▶ Information provided

_ _ _ _

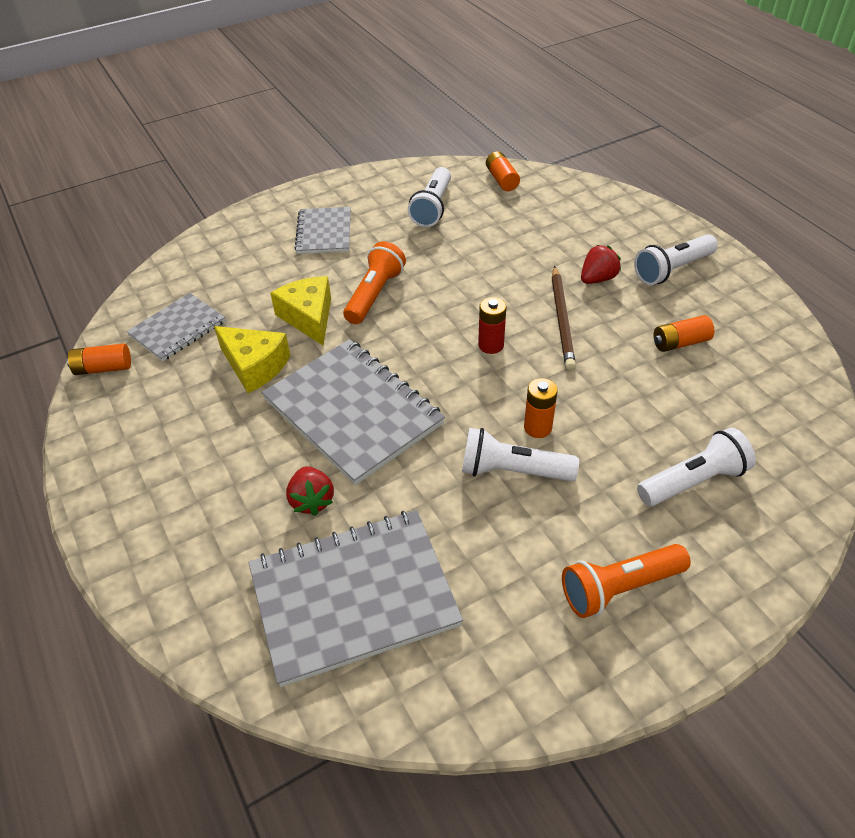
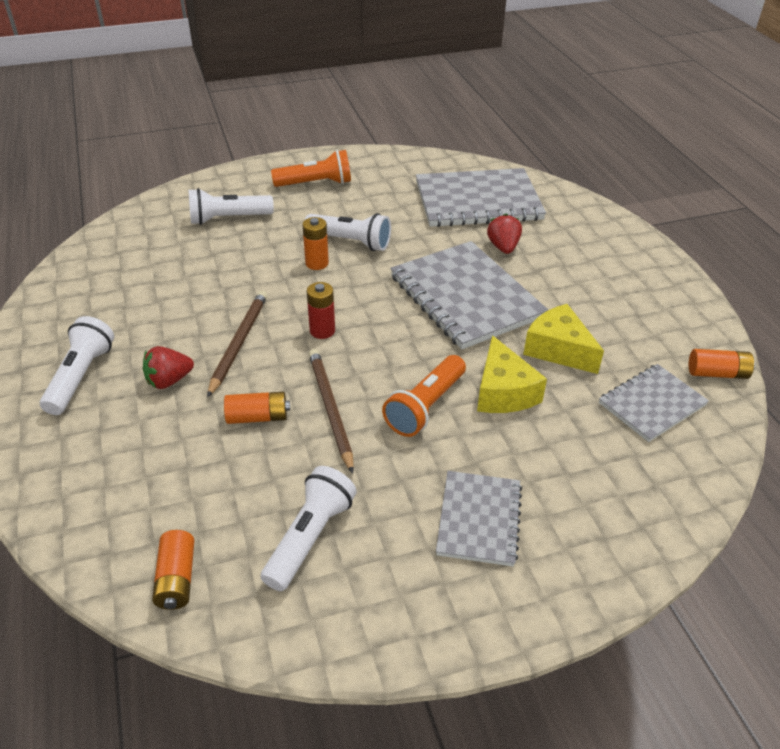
camera: 170 degrees left, 5 degrees down
(452, 280) = (330, 409): none -> brown pencil
(672, 270) = (81, 376): white flashlight -> white flashlight turned 60 degrees counterclockwise
(680, 343) = (148, 304): orange battery -> orange battery (258, 417)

_ _ _ _

▶ The problem
Your answer should be one number: how many lines of the material include the word "degrees".

▶ Task answer
2